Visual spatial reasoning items
>> Begin
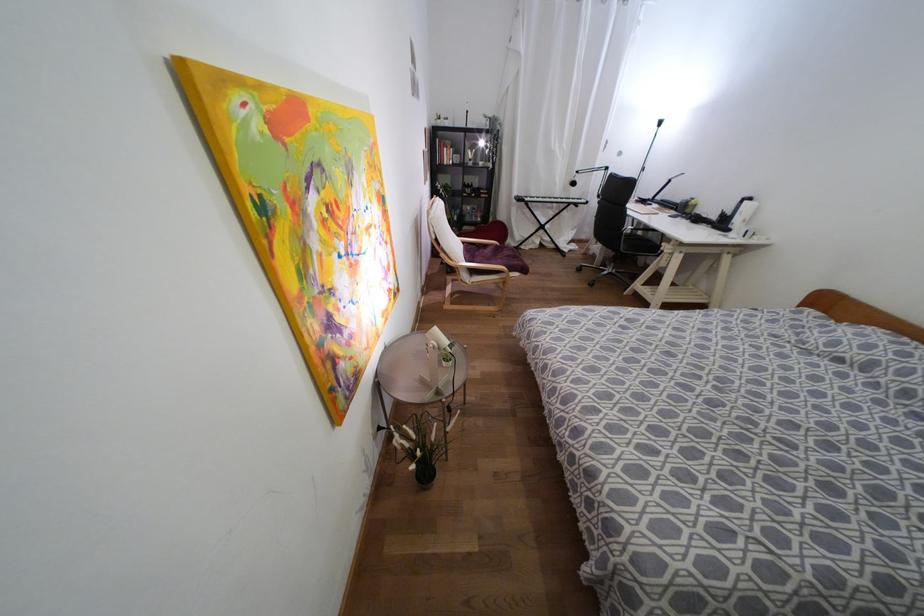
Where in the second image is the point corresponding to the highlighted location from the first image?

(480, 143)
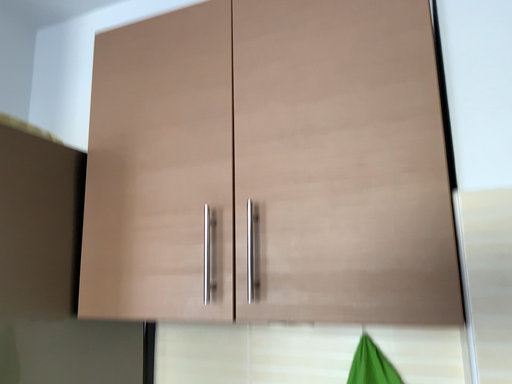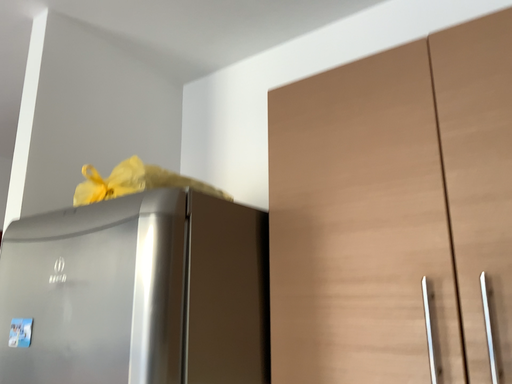
Question: Which way did the camera rotate in the video?

Choices:
 (A) rotated right
 (B) rotated left

Answer: (B)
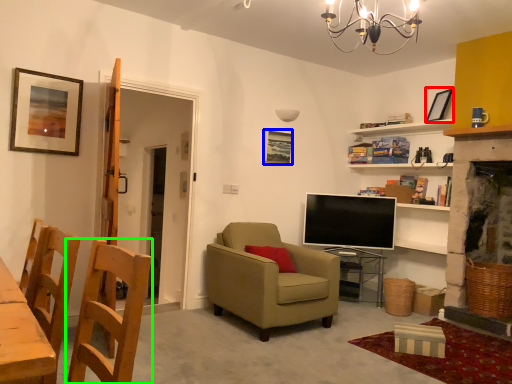
Question: Which is nearer to the picture frame (highlighted by a red box)? picture frame (highlighted by a blue box) or chair (highlighted by a green box).

Choices:
 (A) picture frame
 (B) chair

Answer: (A)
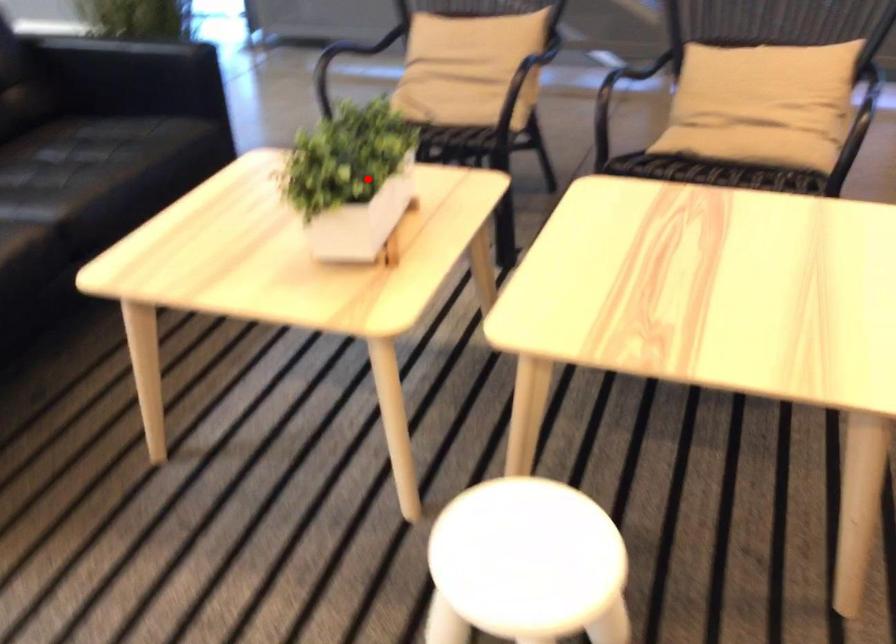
>> End
Set exercise
Retype the text of every item above word for word, leaving out the pictures.

Response to this exercise
Where in the second image is the point corresponding to the highlighted location from the first image?

(480, 143)
Question: Which way did the camera rotate in the video?

Choices:
 (A) rotated right
 (B) rotated left

Answer: (B)
Question: Which is nearer to the picture frame (highlighted by a red box)? picture frame (highlighted by a blue box) or chair (highlighted by a green box).

Choices:
 (A) picture frame
 (B) chair

Answer: (A)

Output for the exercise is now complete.